## DATA BLOCK
= = =

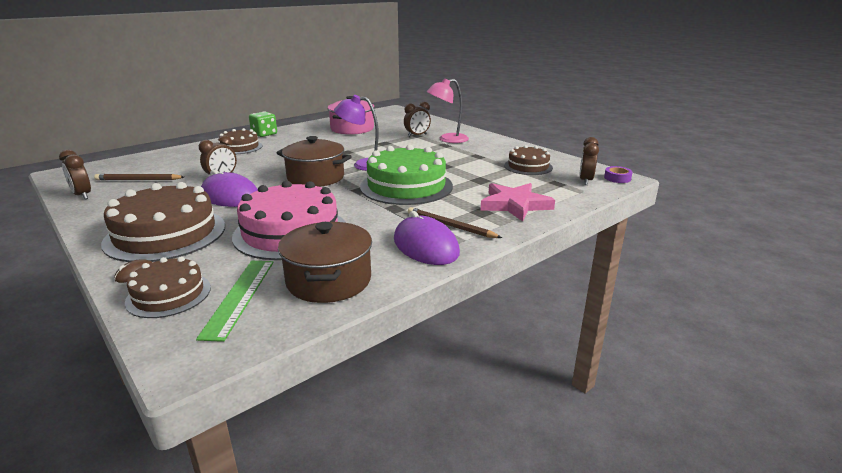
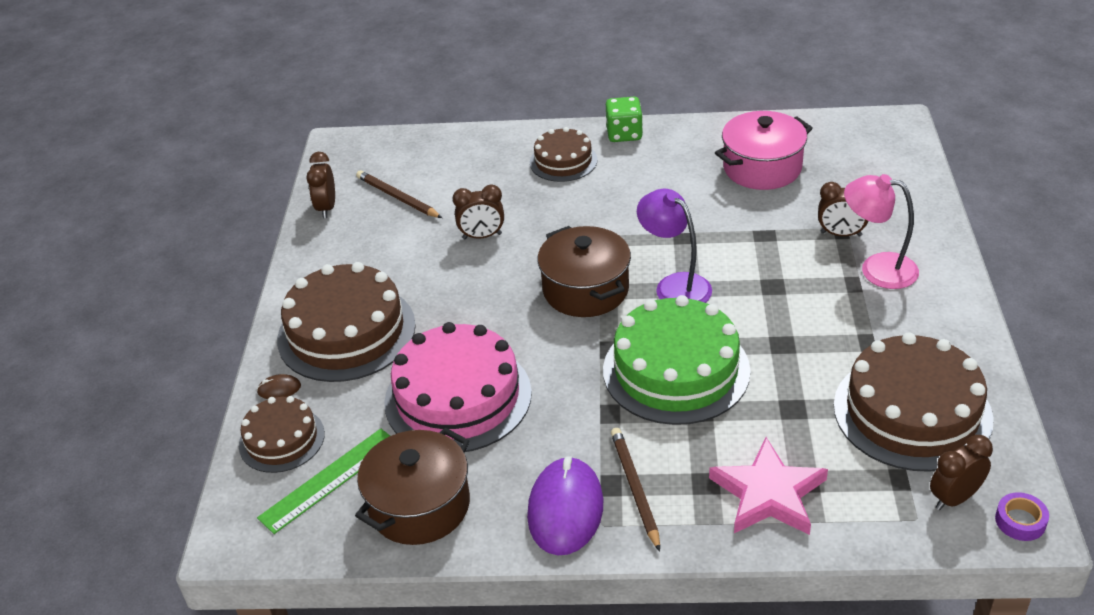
camera: 45 degrees right, 15 degrees up
purple mouse [201,169,258,207] -> none
brown cake [504,145,553,175] -> brown cake [834,333,994,472], size x1.76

= = =

## TASK
Could you give back the full listing word for word, leaving out the images?

## RESULT
camera: 45 degrees right, 15 degrees up
purple mouse [201,169,258,207] -> none
brown cake [504,145,553,175] -> brown cake [834,333,994,472], size x1.76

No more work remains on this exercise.